Data records:

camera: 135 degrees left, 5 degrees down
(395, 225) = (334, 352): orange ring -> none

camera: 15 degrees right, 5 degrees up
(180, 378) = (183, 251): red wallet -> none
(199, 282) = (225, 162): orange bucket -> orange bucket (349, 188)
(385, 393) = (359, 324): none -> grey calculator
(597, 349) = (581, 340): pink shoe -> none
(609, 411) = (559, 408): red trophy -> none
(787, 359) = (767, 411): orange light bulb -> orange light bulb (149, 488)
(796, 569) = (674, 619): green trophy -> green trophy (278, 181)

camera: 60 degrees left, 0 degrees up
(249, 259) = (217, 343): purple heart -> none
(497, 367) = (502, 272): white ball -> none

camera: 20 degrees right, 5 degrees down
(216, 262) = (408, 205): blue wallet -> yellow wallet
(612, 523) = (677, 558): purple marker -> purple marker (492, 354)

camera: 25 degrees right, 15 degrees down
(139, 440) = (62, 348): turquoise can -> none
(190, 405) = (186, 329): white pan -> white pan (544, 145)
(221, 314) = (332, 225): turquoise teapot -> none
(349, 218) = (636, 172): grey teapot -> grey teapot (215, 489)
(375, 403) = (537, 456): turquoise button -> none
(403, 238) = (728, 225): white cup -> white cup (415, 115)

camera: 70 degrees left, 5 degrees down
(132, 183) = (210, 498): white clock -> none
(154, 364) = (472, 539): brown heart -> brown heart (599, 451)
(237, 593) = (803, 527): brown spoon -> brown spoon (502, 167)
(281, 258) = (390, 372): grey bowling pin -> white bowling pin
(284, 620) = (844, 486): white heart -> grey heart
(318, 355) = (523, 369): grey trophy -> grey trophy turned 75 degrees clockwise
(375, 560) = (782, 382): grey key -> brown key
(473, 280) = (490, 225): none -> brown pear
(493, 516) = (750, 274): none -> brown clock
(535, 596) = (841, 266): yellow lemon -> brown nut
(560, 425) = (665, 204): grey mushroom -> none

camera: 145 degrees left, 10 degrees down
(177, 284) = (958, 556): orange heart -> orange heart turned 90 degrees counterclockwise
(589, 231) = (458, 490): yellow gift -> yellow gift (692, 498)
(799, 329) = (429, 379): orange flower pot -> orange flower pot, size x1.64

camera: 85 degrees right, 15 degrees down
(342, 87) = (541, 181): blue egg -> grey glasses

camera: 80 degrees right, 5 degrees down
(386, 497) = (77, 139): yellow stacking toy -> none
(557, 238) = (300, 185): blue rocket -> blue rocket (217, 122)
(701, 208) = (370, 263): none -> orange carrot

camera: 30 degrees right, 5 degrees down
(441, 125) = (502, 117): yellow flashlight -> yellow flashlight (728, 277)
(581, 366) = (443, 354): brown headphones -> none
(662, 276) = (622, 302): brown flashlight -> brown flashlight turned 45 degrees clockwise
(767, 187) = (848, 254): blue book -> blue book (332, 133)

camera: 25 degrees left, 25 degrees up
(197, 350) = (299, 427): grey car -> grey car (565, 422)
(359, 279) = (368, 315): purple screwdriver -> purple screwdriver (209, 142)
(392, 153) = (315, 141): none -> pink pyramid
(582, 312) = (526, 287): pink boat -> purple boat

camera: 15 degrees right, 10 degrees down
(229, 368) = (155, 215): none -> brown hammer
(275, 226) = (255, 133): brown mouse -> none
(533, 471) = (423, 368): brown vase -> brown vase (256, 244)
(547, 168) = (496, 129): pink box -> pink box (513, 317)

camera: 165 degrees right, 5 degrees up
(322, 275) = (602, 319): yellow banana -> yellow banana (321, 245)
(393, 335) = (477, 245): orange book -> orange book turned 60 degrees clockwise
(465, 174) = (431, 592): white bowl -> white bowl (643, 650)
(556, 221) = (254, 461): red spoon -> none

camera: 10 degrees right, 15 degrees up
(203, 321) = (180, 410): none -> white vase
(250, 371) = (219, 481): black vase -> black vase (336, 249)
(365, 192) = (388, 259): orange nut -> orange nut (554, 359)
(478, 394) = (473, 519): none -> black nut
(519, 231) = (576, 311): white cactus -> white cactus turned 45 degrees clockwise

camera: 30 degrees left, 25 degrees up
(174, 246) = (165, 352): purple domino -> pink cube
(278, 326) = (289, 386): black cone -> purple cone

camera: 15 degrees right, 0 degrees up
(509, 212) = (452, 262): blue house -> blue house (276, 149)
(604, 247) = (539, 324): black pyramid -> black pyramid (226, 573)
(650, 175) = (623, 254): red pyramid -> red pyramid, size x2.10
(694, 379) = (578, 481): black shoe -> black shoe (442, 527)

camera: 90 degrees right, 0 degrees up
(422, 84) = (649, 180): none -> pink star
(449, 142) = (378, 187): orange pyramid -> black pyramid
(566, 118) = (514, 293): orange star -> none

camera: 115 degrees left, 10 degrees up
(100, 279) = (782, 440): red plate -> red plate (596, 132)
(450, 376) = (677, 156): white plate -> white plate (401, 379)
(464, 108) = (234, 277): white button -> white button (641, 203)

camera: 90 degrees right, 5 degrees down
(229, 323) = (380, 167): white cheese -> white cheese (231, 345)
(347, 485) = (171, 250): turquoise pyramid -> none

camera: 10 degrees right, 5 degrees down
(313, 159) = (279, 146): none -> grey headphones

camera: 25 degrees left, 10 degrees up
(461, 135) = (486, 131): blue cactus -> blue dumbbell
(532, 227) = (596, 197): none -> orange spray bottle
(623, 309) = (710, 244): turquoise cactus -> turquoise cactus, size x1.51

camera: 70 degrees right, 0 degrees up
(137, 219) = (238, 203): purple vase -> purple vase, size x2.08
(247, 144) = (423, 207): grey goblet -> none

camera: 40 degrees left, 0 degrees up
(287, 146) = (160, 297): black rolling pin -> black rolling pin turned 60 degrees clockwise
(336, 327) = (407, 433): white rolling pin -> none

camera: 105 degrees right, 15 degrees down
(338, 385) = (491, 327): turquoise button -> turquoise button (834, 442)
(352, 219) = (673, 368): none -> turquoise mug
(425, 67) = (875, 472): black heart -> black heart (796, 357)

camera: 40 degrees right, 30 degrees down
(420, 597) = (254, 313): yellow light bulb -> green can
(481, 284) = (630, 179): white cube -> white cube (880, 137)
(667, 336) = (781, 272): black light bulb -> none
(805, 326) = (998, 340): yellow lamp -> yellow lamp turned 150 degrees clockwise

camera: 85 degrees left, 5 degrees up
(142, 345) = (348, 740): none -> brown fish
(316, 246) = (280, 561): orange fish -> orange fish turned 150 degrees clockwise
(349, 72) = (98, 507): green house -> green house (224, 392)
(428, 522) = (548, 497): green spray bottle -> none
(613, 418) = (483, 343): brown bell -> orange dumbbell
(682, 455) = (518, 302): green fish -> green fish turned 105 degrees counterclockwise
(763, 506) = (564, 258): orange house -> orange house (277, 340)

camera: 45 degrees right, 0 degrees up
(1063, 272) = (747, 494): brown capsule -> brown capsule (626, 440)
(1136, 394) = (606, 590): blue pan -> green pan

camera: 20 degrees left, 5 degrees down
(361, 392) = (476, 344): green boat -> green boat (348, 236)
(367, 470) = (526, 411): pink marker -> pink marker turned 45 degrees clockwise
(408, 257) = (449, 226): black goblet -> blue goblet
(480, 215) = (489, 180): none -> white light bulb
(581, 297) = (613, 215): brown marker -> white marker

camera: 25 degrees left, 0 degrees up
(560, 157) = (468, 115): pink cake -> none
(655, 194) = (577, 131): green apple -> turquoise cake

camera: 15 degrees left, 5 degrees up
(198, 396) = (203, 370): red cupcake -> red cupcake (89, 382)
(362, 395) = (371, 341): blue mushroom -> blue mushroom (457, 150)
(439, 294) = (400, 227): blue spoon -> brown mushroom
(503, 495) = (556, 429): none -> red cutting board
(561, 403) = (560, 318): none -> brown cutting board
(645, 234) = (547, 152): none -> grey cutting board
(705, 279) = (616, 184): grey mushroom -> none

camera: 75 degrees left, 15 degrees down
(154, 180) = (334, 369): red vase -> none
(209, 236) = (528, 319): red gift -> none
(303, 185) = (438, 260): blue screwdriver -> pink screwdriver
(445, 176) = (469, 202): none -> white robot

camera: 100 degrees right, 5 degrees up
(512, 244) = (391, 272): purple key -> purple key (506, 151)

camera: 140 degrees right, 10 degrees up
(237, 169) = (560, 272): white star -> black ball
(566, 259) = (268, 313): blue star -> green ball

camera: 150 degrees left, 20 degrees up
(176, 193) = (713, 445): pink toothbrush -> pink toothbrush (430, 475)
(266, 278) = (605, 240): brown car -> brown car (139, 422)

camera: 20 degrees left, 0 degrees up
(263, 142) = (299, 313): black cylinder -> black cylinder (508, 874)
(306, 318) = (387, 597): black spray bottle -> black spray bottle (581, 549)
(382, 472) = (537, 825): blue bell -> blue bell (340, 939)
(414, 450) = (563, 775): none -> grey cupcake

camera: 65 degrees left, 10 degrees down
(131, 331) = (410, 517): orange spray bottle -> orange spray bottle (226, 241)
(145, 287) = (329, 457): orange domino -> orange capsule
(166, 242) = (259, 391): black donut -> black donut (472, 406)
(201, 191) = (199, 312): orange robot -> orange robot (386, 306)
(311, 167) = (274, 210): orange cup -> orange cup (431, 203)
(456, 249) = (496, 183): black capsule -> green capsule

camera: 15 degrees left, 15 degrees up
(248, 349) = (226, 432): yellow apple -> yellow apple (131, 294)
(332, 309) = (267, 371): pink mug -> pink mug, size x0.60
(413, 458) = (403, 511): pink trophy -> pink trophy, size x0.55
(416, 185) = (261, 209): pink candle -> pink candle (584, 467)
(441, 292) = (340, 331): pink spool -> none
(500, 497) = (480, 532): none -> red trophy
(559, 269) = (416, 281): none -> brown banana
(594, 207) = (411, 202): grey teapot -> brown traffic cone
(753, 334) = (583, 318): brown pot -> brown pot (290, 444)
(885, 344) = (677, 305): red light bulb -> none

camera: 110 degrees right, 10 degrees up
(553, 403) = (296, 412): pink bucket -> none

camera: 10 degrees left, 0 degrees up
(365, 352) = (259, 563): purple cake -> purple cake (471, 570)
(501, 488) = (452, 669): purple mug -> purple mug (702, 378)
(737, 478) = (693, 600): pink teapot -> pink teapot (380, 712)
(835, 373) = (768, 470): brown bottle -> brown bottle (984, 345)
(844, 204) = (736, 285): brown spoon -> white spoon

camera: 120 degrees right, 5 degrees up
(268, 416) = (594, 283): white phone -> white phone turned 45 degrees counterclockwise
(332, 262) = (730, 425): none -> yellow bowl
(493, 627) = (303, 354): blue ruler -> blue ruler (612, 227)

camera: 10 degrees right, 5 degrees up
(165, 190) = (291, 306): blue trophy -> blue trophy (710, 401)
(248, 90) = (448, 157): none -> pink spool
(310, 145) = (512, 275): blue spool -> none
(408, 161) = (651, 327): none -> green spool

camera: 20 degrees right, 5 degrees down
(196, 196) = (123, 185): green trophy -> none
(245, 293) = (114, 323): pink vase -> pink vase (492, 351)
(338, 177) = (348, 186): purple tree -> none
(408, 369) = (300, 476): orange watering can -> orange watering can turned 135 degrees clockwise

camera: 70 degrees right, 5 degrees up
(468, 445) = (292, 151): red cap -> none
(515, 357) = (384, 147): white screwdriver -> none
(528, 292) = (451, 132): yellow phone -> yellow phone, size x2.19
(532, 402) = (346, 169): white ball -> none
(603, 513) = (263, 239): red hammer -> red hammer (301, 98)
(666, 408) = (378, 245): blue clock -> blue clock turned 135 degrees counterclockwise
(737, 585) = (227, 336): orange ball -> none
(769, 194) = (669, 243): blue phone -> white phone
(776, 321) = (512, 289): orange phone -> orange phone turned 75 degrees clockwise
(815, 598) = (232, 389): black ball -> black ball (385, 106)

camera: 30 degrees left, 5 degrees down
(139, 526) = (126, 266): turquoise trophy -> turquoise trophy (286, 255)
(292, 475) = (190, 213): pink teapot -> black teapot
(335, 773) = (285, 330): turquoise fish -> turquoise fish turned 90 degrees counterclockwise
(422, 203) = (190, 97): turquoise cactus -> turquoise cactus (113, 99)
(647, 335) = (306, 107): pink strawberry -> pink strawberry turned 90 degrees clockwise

Your objective
Show the lines of the records that include the string "cupcake".

Exercise output
(198, 396) = (203, 370): red cupcake -> red cupcake (89, 382)
(414, 450) = (563, 775): none -> grey cupcake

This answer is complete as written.